**WHAT NEEDS TO BE DONE**
Entries below include pictures. Output exactly the lines from the one with "camera: 20 degrees left, 10 degrees up" down to the one with "(261, 298) = (340, 558): brown", both ends included, and leave the pictures out.

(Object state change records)
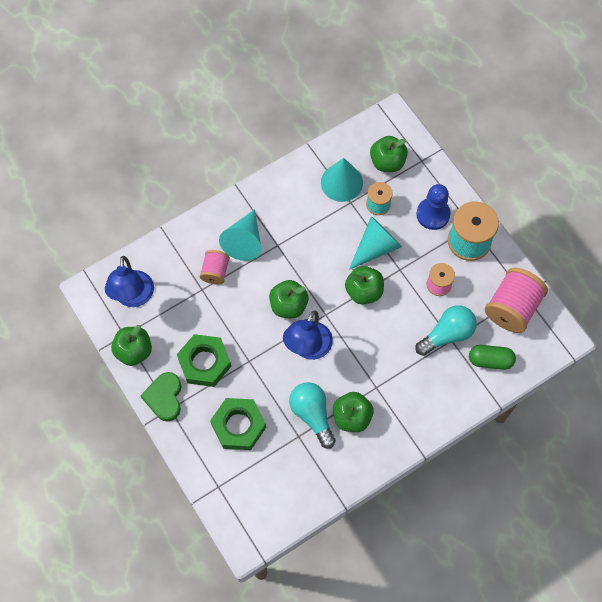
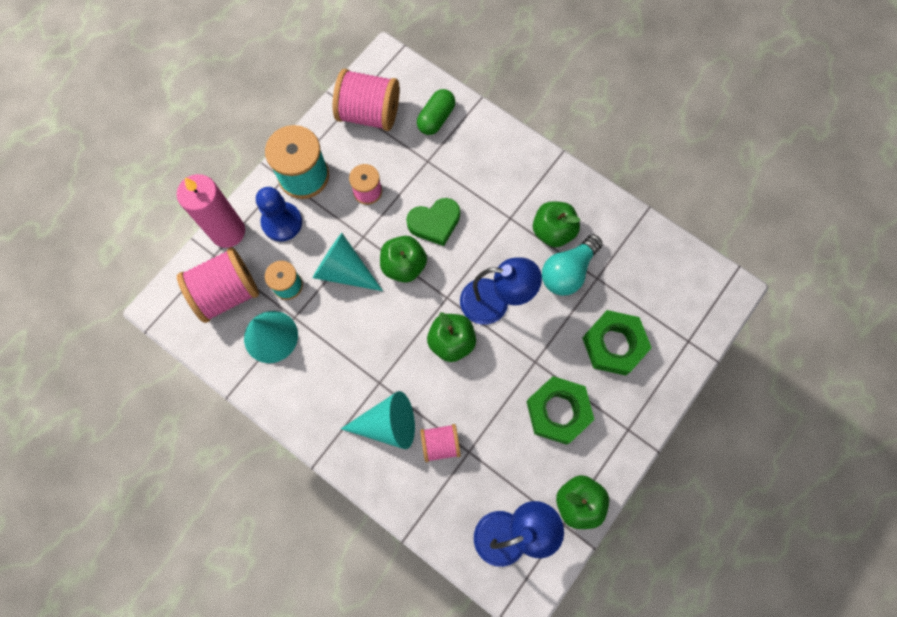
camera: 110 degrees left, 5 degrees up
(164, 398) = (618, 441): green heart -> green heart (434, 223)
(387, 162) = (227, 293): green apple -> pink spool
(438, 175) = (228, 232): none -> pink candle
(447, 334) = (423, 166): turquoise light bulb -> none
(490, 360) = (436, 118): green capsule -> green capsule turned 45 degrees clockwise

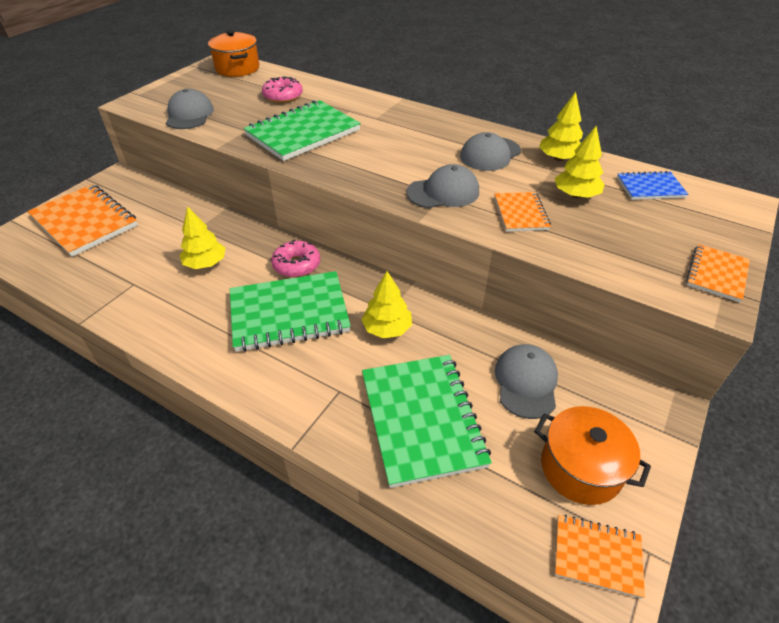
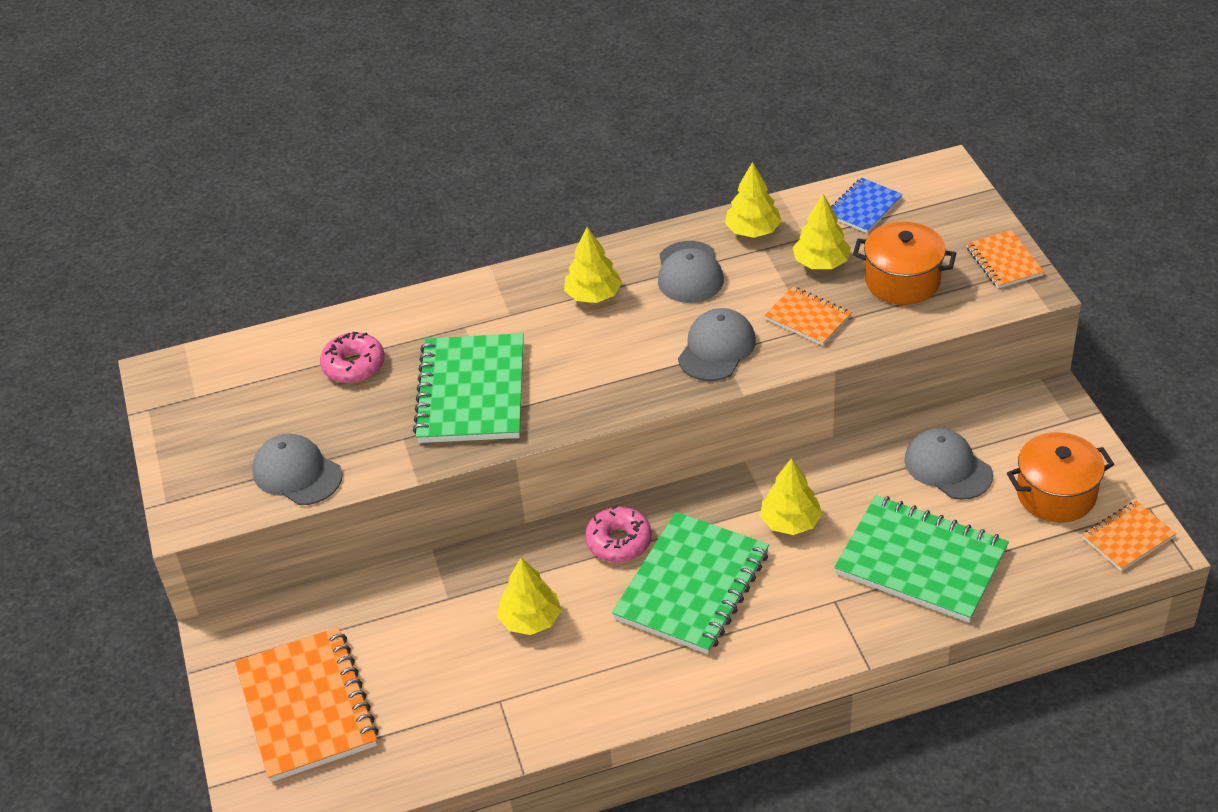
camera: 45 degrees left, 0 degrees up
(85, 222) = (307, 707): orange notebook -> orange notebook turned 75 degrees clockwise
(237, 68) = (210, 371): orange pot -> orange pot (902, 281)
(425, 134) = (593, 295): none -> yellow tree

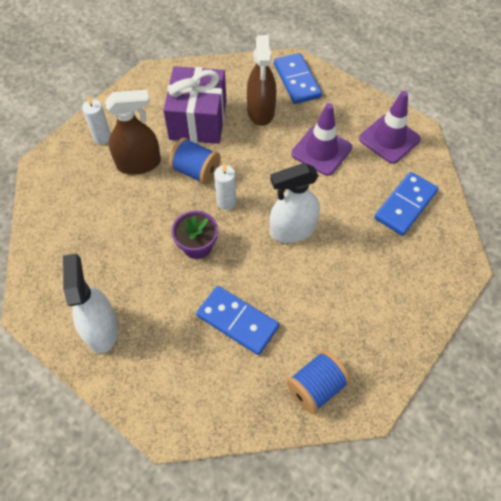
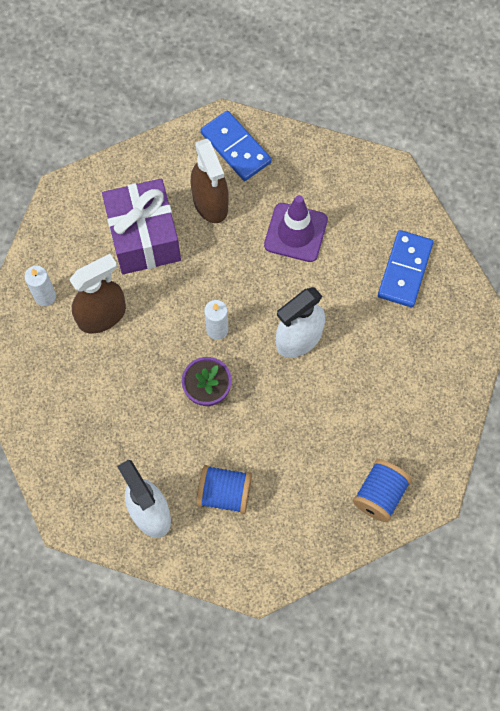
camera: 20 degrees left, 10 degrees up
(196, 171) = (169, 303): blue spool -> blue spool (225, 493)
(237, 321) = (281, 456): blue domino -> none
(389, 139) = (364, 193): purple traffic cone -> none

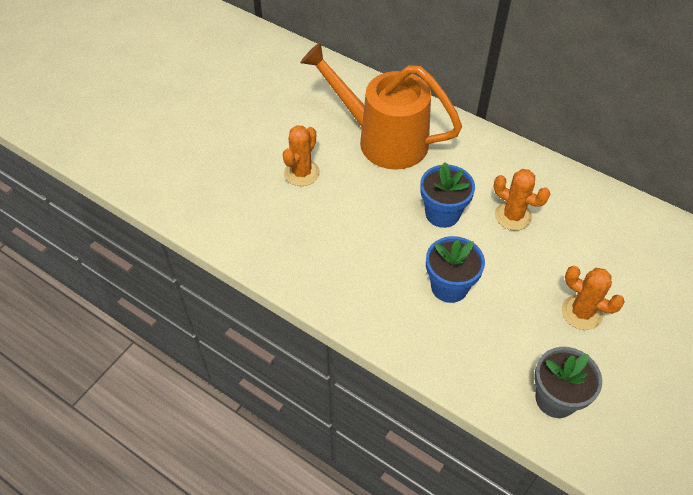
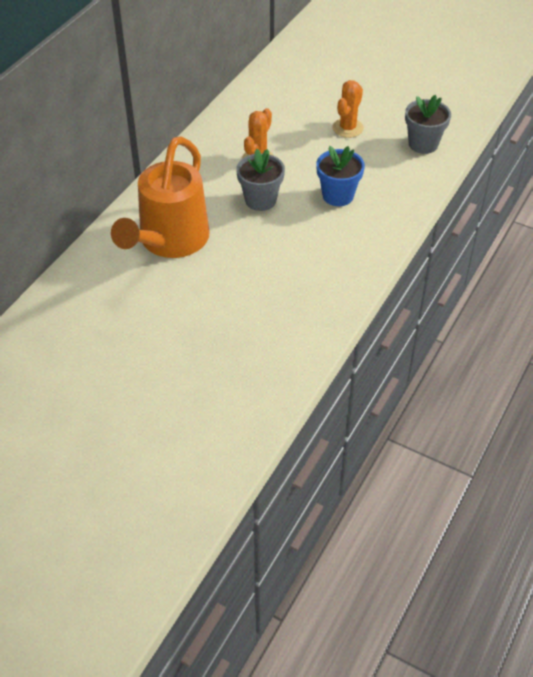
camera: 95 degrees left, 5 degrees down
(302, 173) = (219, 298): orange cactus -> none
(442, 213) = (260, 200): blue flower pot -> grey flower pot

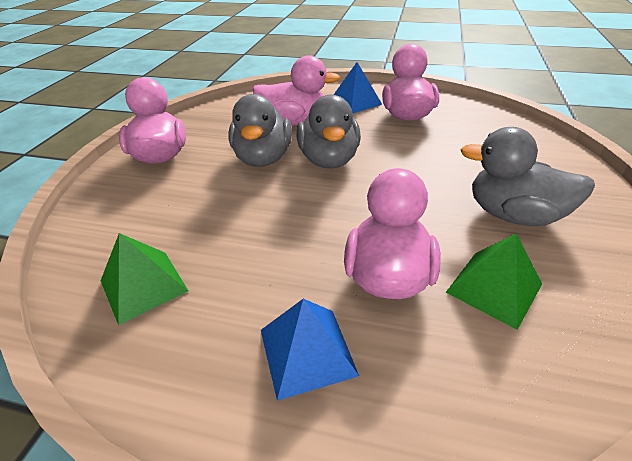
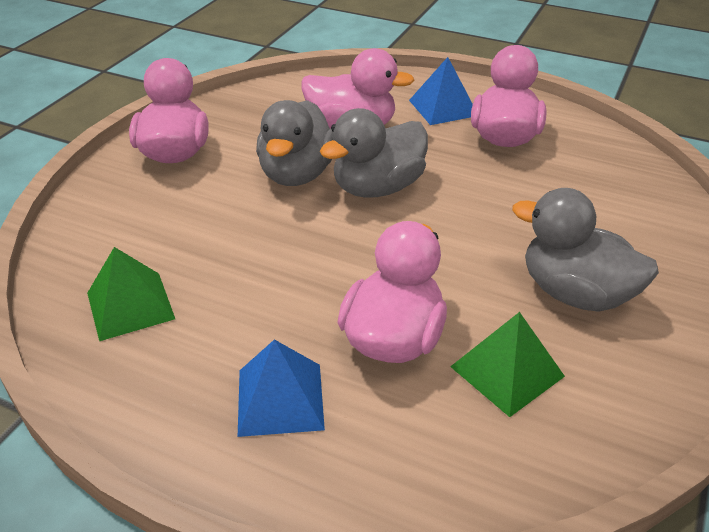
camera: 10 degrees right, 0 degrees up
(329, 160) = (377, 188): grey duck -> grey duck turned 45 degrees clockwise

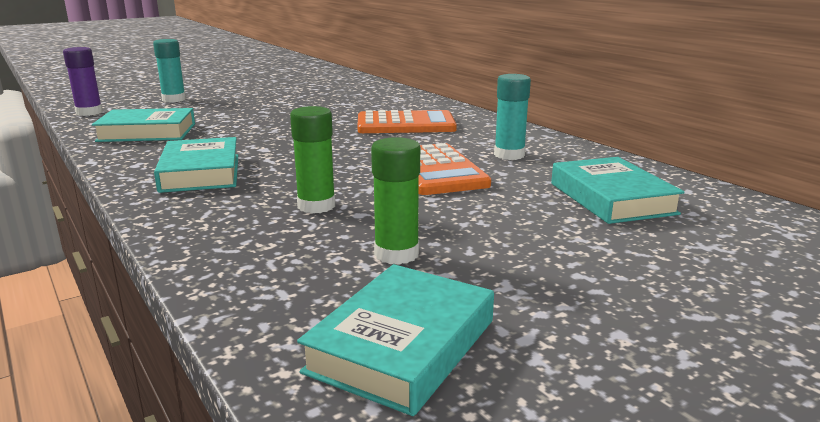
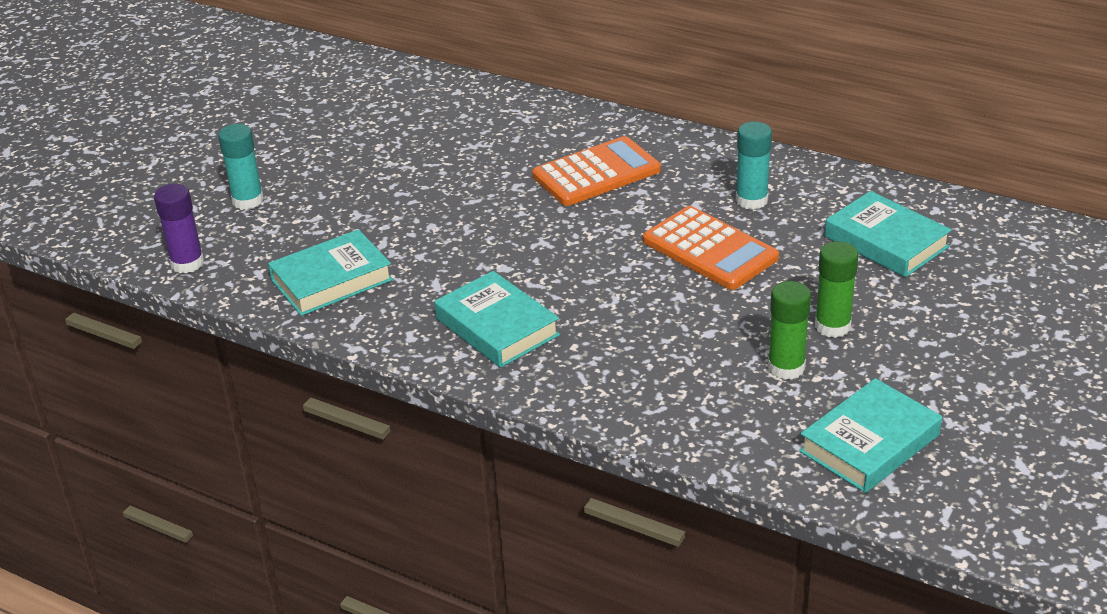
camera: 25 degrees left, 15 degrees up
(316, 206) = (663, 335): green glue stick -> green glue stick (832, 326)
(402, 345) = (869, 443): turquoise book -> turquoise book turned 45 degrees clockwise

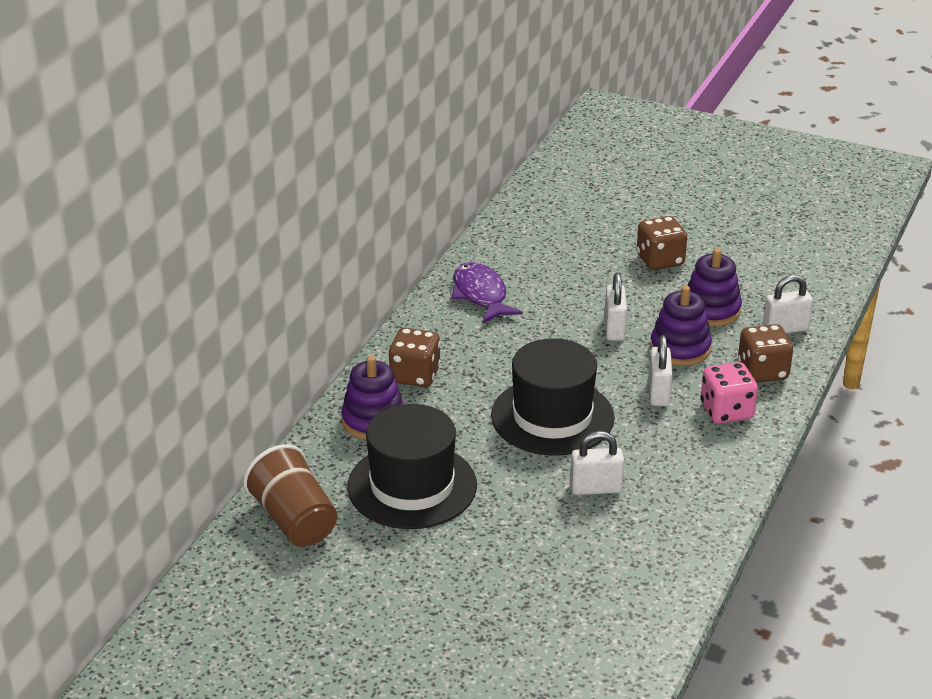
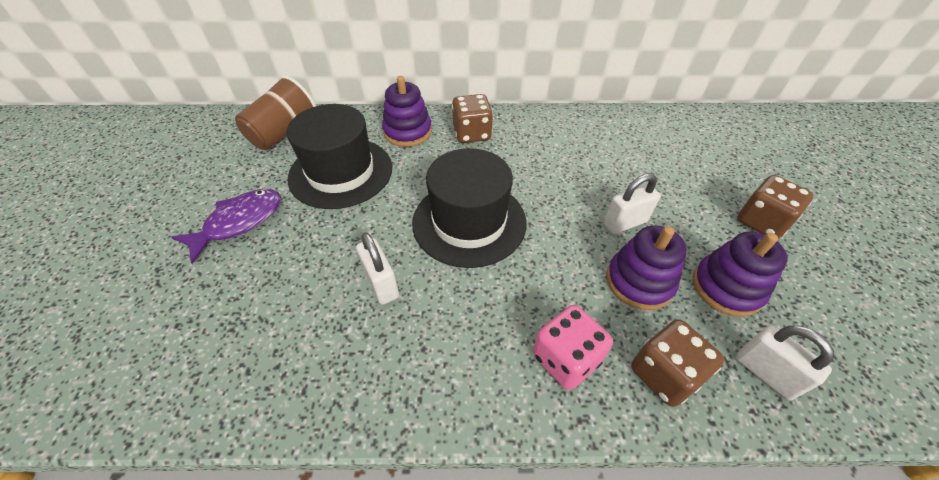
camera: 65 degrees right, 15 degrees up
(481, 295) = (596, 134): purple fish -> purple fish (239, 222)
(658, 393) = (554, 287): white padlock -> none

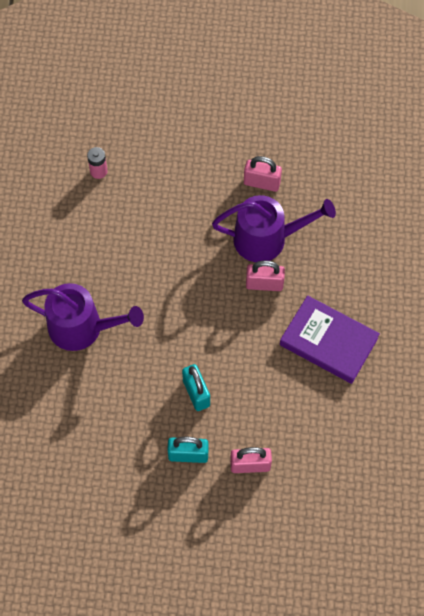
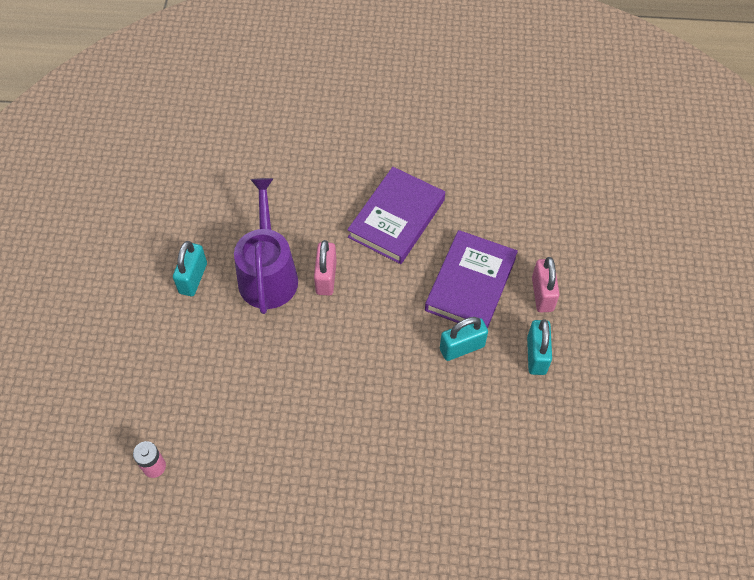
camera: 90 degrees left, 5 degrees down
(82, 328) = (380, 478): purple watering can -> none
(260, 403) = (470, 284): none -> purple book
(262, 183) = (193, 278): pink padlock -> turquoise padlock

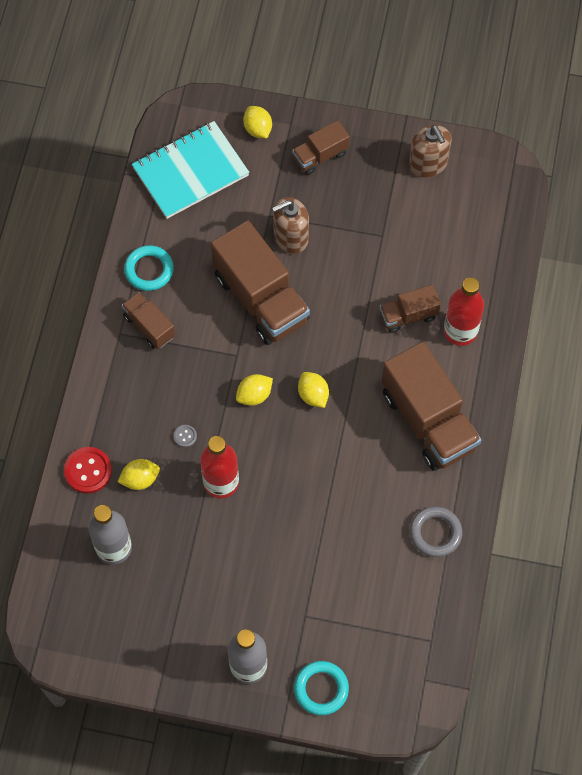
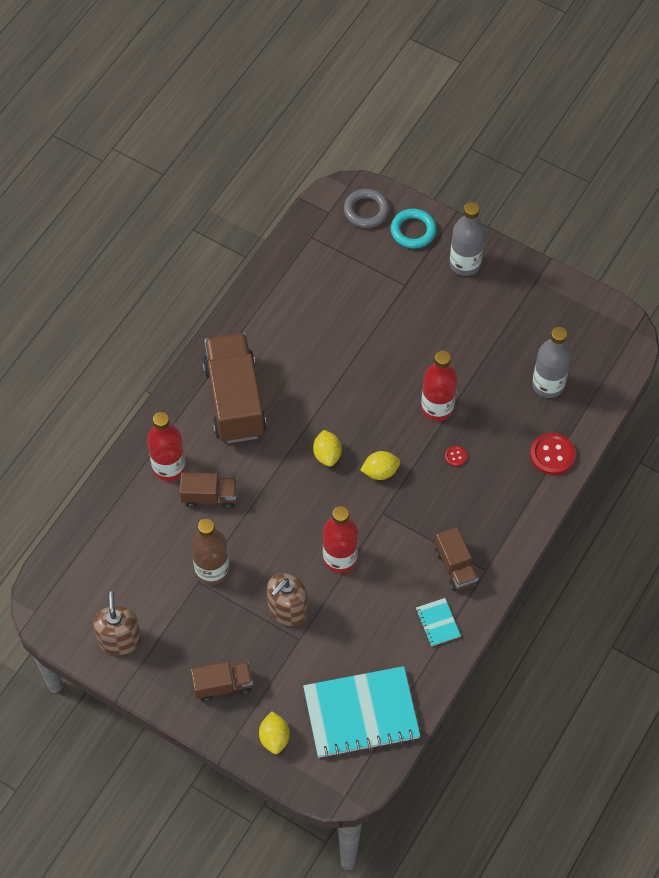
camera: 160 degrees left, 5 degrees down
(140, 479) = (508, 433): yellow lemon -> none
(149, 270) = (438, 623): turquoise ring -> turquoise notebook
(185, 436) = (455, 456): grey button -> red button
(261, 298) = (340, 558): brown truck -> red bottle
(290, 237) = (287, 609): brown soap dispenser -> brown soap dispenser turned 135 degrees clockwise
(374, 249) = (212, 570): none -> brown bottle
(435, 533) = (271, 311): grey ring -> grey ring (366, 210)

**RESPONSE TO THE EXERCISE**
camera: 20 degrees left, 10 degrees up
(196, 171) = (169, 303): blue spool -> blue spool (225, 493)
(237, 321) = (281, 456): blue domino -> none
(389, 139) = (364, 193): purple traffic cone -> none

camera: 95 degrees left, 5 degrees down
(302, 173) = (219, 298): orange cactus -> none
(442, 213) = (260, 200): blue flower pot -> grey flower pot

camera: 10 degrees right, 0 degrees up
(329, 160) = (377, 188): grey duck -> grey duck turned 45 degrees clockwise

camera: 25 degrees left, 15 degrees up
(316, 206) = (663, 335): green glue stick -> green glue stick (832, 326)
(402, 345) = (869, 443): turquoise book -> turquoise book turned 45 degrees clockwise

camera: 65 degrees right, 15 degrees up
(481, 295) = (596, 134): purple fish -> purple fish (239, 222)
(658, 393) = (554, 287): white padlock -> none

camera: 90 degrees left, 5 degrees down
(82, 328) = (380, 478): purple watering can -> none
(260, 403) = (470, 284): none -> purple book
(262, 183) = (193, 278): pink padlock -> turquoise padlock

camera: 160 degrees left, 5 degrees down
(140, 479) = (508, 433): yellow lemon -> none
(149, 270) = (438, 623): turquoise ring -> turquoise notebook
(185, 436) = (455, 456): grey button -> red button
(261, 298) = (340, 558): brown truck -> red bottle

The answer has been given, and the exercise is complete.